#### What you are asked to do:
Leaving out the images, please reproduce each line below exactly.

#### Data for this exercise:
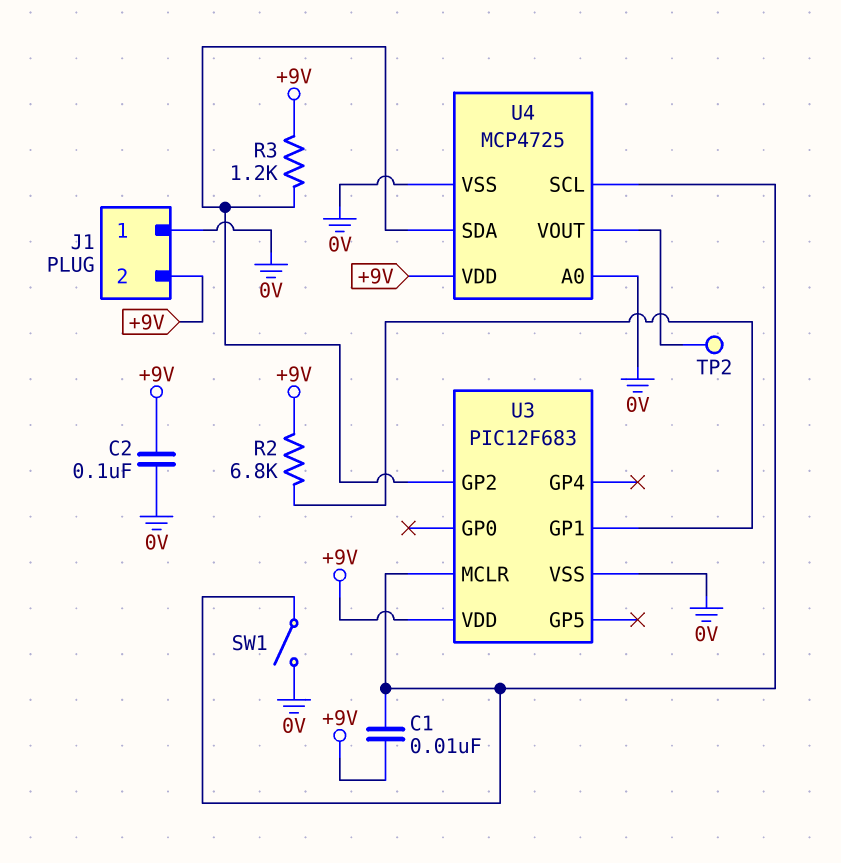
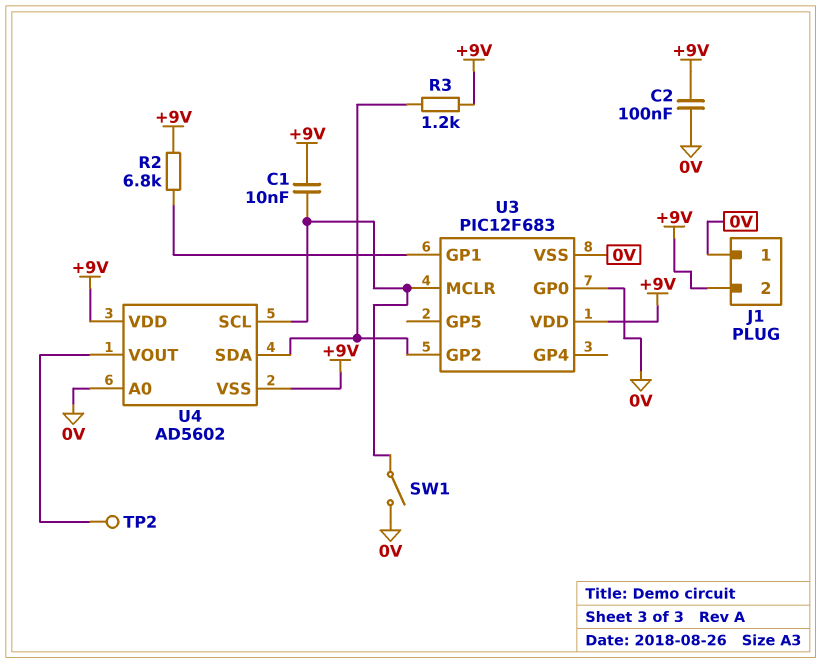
U3 pin GP0: none -> 0V
U4: MCP4725 -> AD5602
U4 pin VSS: 0V -> +9V

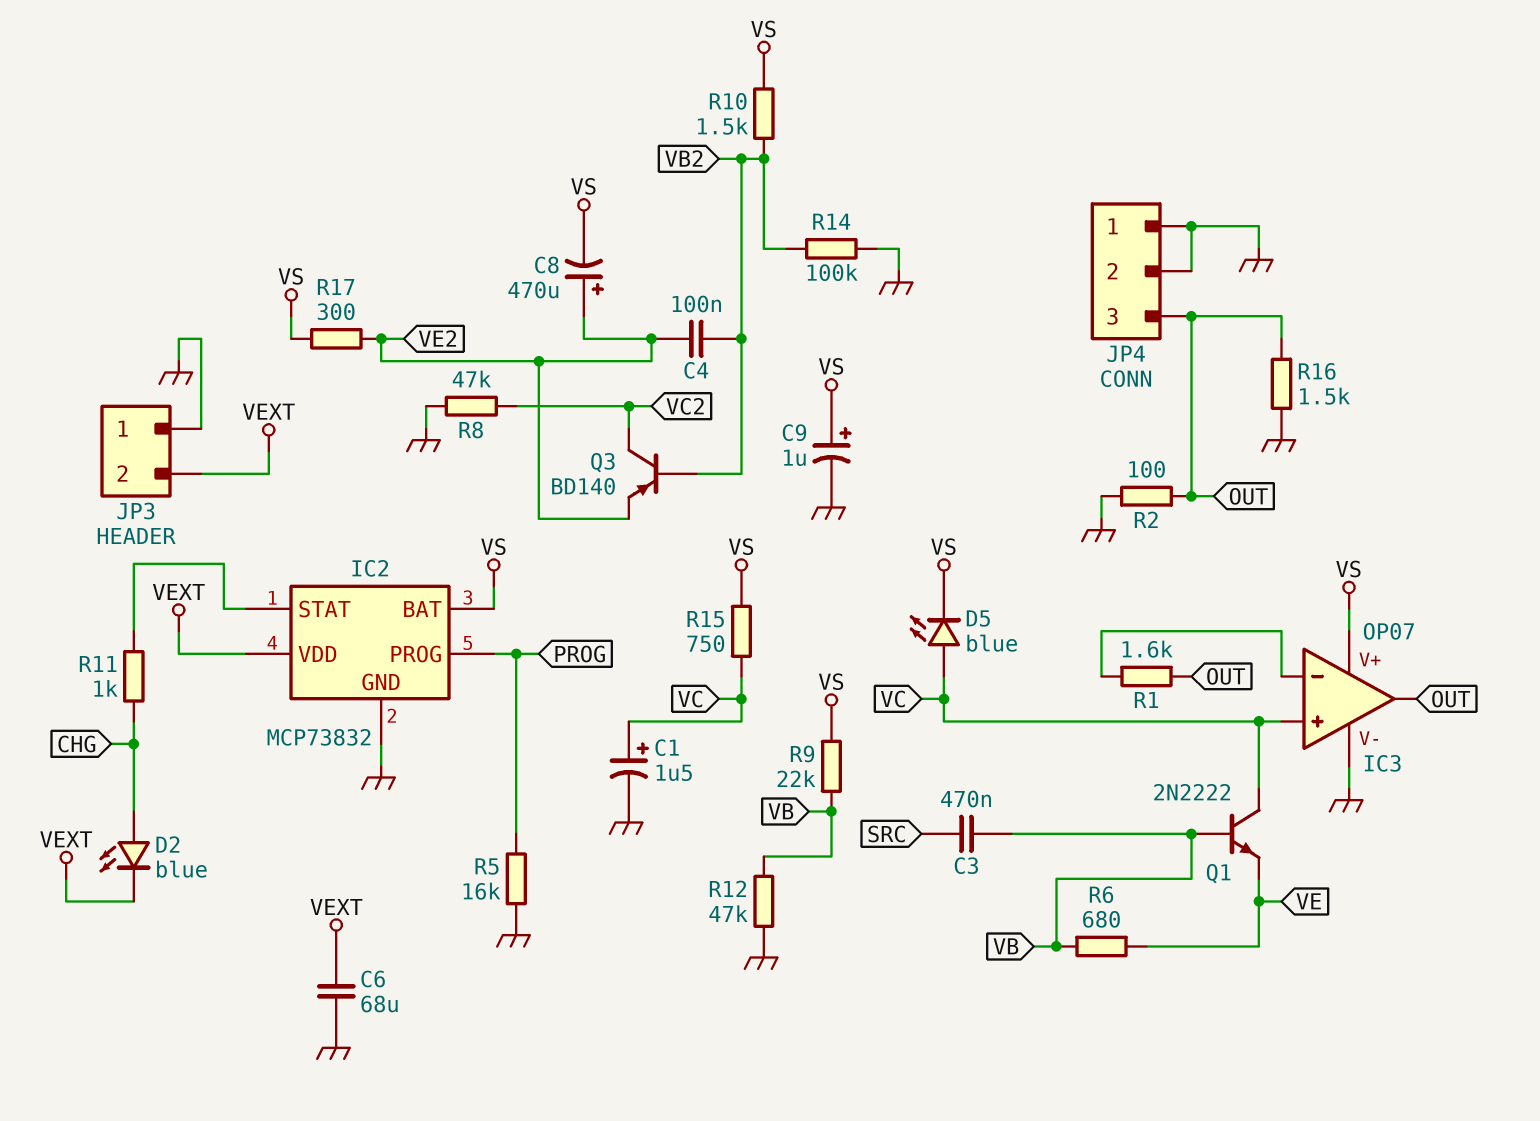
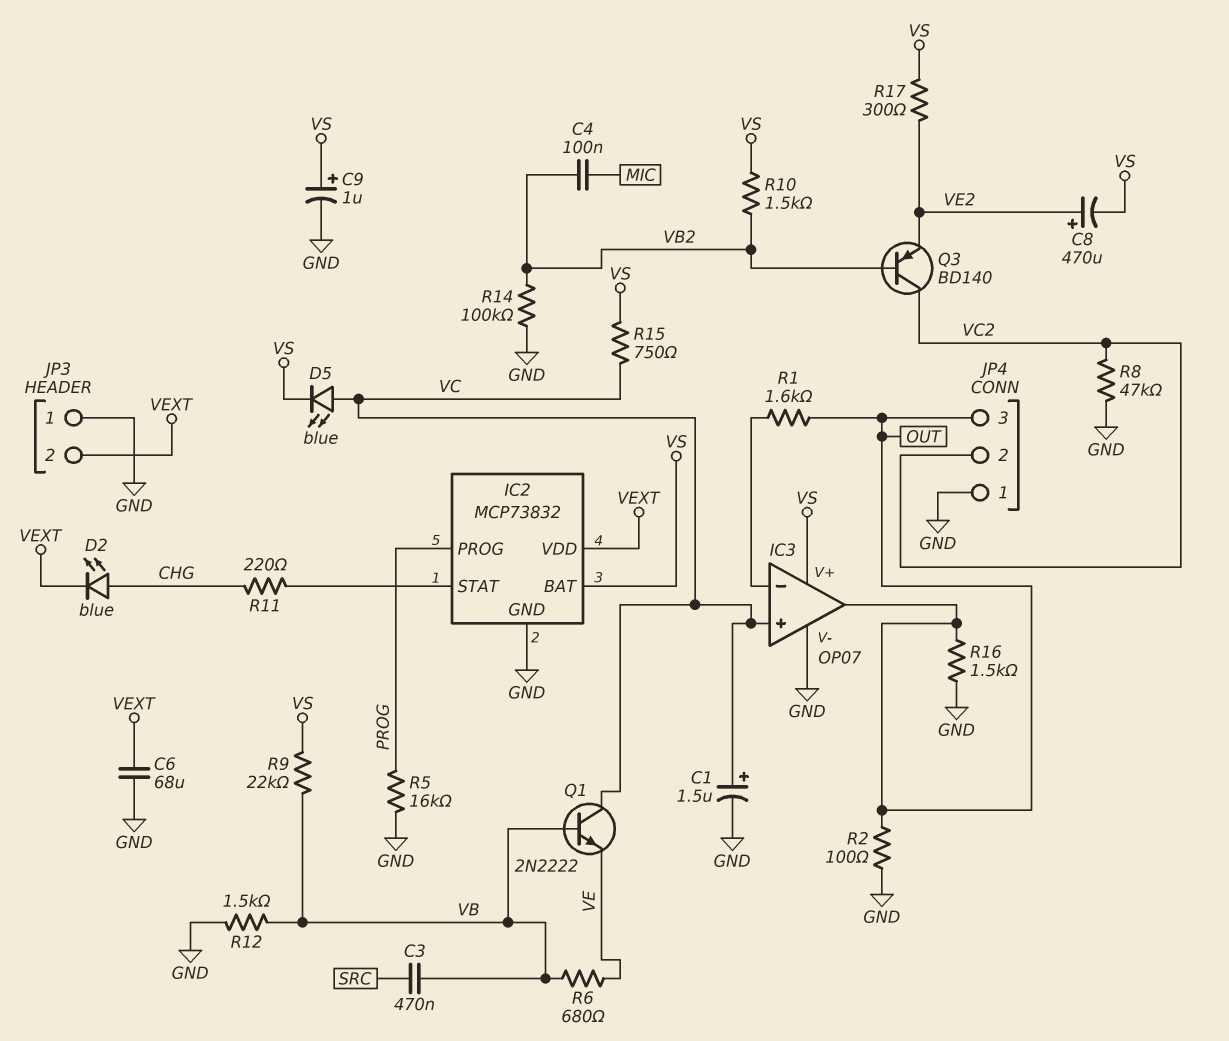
C4: 100nF (VB2, VE2) -> 100nF (MIC, VB2)
JP4 pin 2: GND -> VC2
R11: 1k (CHG, IC2/STAT) -> 220 (CHG, IC2/STAT)
R12: 47k (GND, VB) -> 1.5k (GND, VB)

#### Output of the task:
U3 pin GP0: none -> 0V
U4: MCP4725 -> AD5602
U4 pin VSS: 0V -> +9V

C4: 100nF (VB2, VE2) -> 100nF (MIC, VB2)
JP4 pin 2: GND -> VC2
R11: 1k (CHG, IC2/STAT) -> 220 (CHG, IC2/STAT)
R12: 47k (GND, VB) -> 1.5k (GND, VB)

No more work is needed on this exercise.